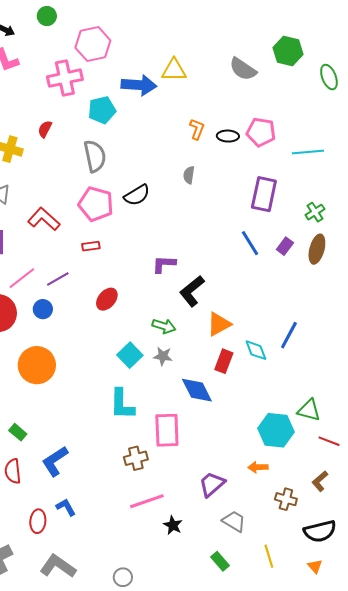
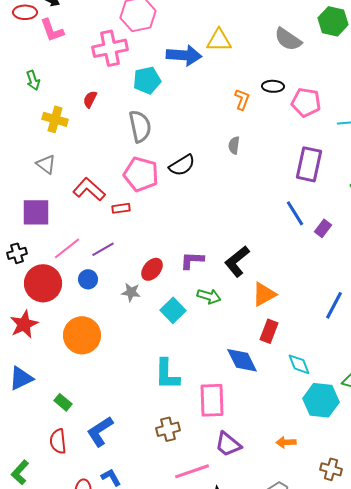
black ellipse: (228, 136) -> (273, 86), moved
red rectangle: (91, 246) -> (121, 208), moved
purple rectangle: (285, 246) -> (323, 228), moved
purple L-shape: (164, 264) -> (192, 260), moved
cyan diamond: (256, 350) -> (299, 364), moved
cyan square: (130, 355) -> (173, 310), moved
gray star: (163, 356) -> (131, 292), moved
brown cross: (136, 458) -> (168, 429), moved
orange arrow: (258, 467) -> (286, 442), moved
purple trapezoid: (212, 484) -> (228, 444), moved, turned -100

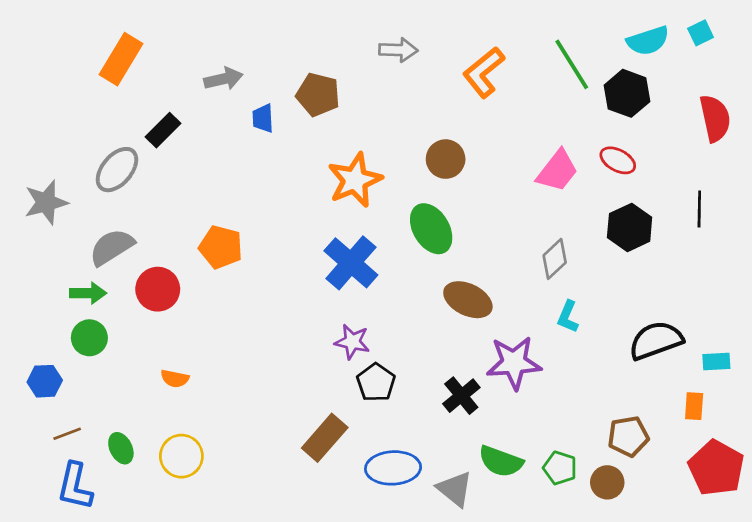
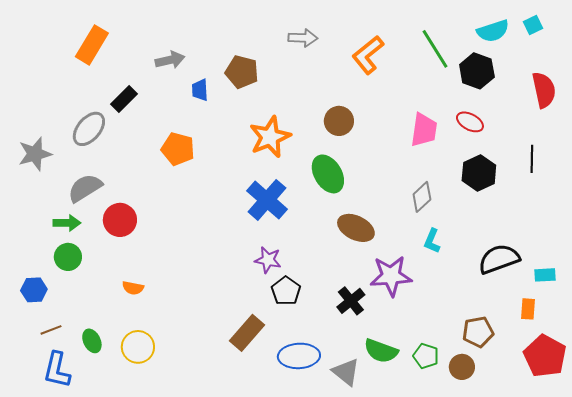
pink trapezoid: (557, 171) -> (424, 130), turned -30
orange pentagon: (221, 247) -> (178, 149), moved

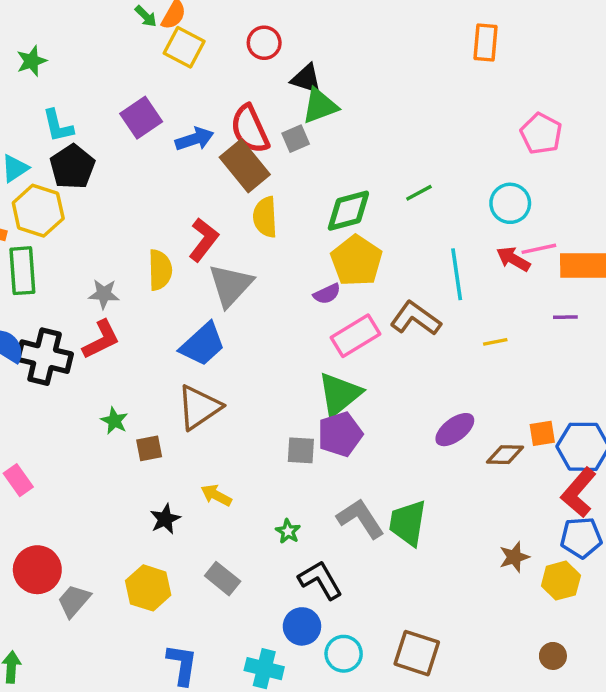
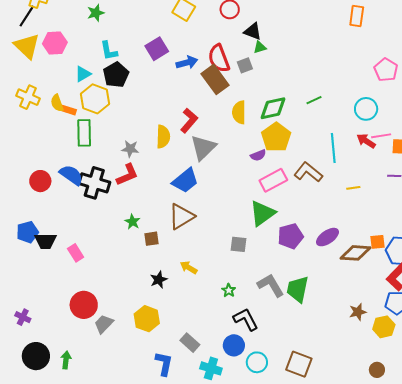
green triangle: (320, 106) -> (260, 47), size x0.6
yellow semicircle: (265, 217) -> (239, 112), moved
purple pentagon: (340, 434) -> (290, 236), moved
brown diamond: (505, 455) -> (356, 253), size x1.4
gray rectangle: (223, 579) -> (190, 343), moved

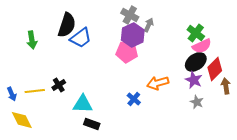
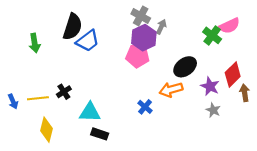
pink semicircle: (202, 46) -> (229, 26), moved
black ellipse: (196, 62) -> (185, 67), moved
yellow diamond: (22, 120) -> (47, 130), moved, turned 40

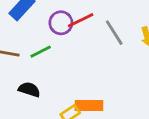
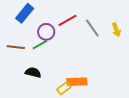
purple circle: (61, 23) -> (46, 32), moved

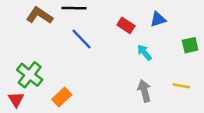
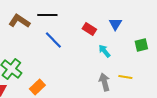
blue triangle: (158, 19) -> (115, 24), turned -40
yellow line: (181, 86) -> (125, 77), moved

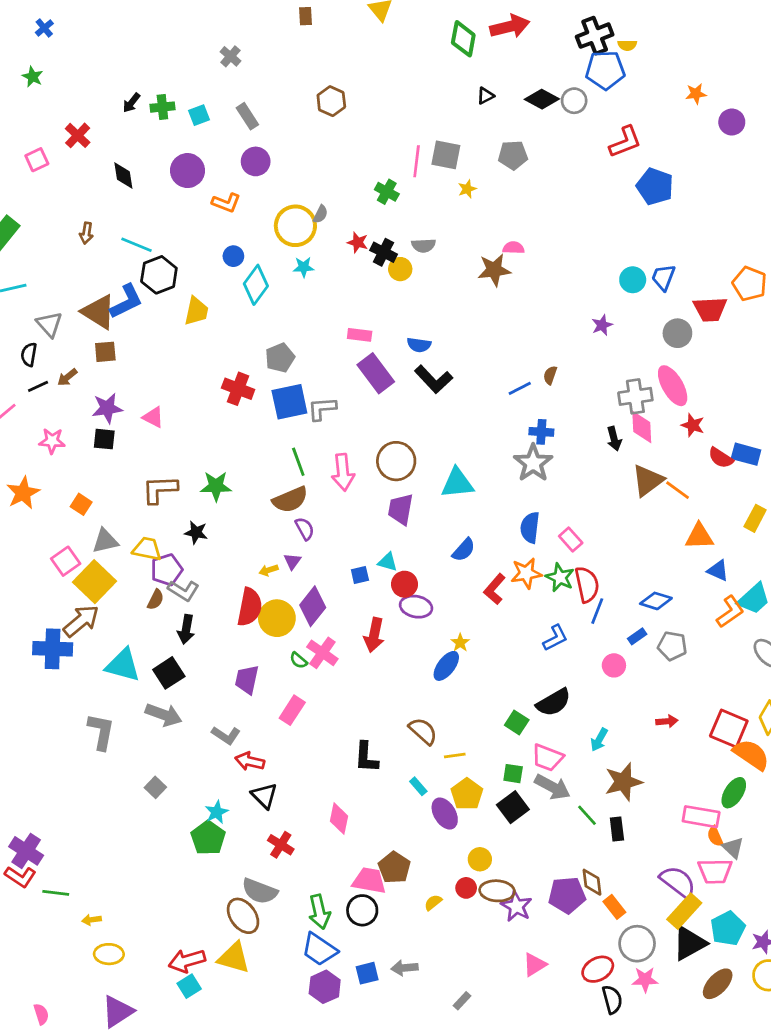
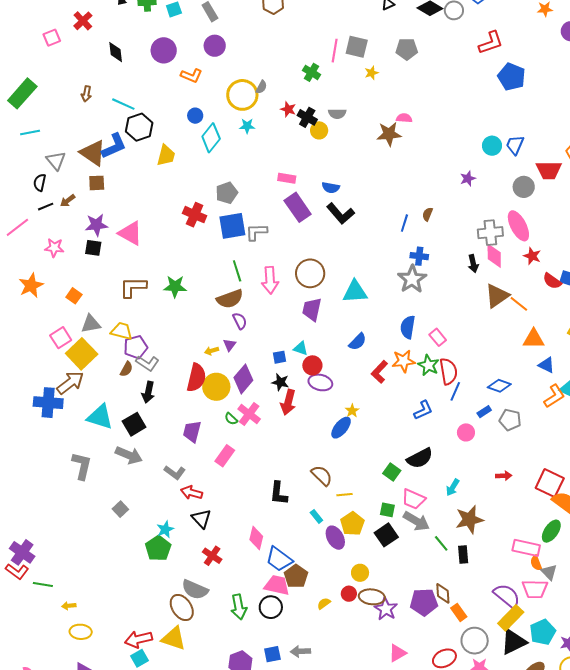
blue line: (520, 388) -> (404, 223), turned -48
pink triangle: (153, 417) -> (130, 233), size x1.5
black star: (196, 532) -> (280, 382), moved
blue trapezoid: (319, 949) -> (279, 559), moved

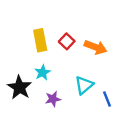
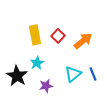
orange arrow: (95, 47) -> (83, 41), turned -60
blue line: (107, 99) -> (93, 74), moved

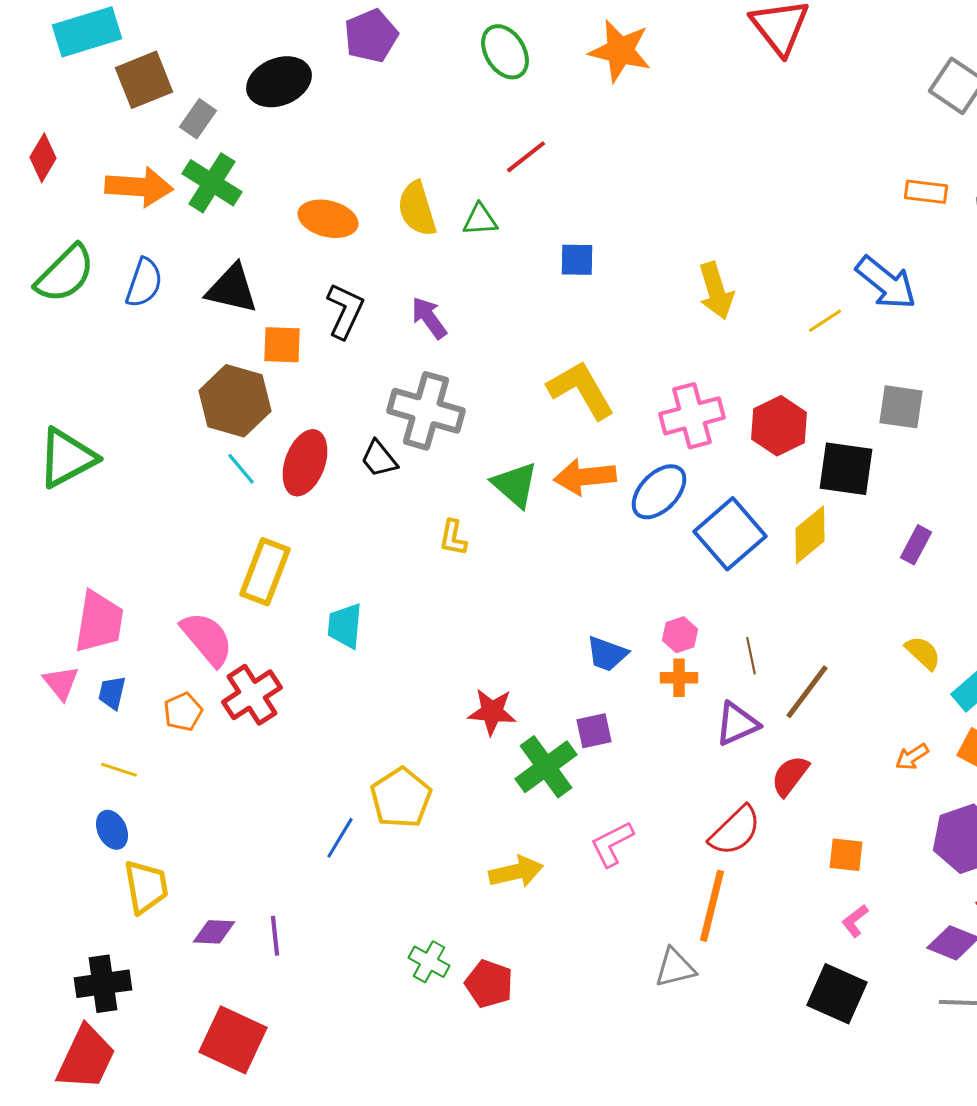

**Exercise instructions:**
Take the line that holds "purple L-shape: (164, 264)" as the start and the last line of the data as the end. Copy only those lines exactly, both ends included, except the pictures.

**Solution:**
purple L-shape: (164, 264) -> (192, 260), moved
cyan diamond: (256, 350) -> (299, 364), moved
cyan square: (130, 355) -> (173, 310), moved
gray star: (163, 356) -> (131, 292), moved
brown cross: (136, 458) -> (168, 429), moved
orange arrow: (258, 467) -> (286, 442), moved
purple trapezoid: (212, 484) -> (228, 444), moved, turned -100

pink trapezoid: (557, 171) -> (424, 130), turned -30
orange pentagon: (221, 247) -> (178, 149), moved

green triangle: (320, 106) -> (260, 47), size x0.6
yellow semicircle: (265, 217) -> (239, 112), moved
purple pentagon: (340, 434) -> (290, 236), moved
brown diamond: (505, 455) -> (356, 253), size x1.4
gray rectangle: (223, 579) -> (190, 343), moved

pink semicircle: (202, 46) -> (229, 26), moved
black ellipse: (196, 62) -> (185, 67), moved
yellow diamond: (22, 120) -> (47, 130), moved, turned 40

purple circle: (61, 23) -> (46, 32), moved

blue triangle: (158, 19) -> (115, 24), turned -40
yellow line: (181, 86) -> (125, 77), moved

blue line: (520, 388) -> (404, 223), turned -48
pink triangle: (153, 417) -> (130, 233), size x1.5
black star: (196, 532) -> (280, 382), moved
blue trapezoid: (319, 949) -> (279, 559), moved

orange arrow: (95, 47) -> (83, 41), turned -60
blue line: (107, 99) -> (93, 74), moved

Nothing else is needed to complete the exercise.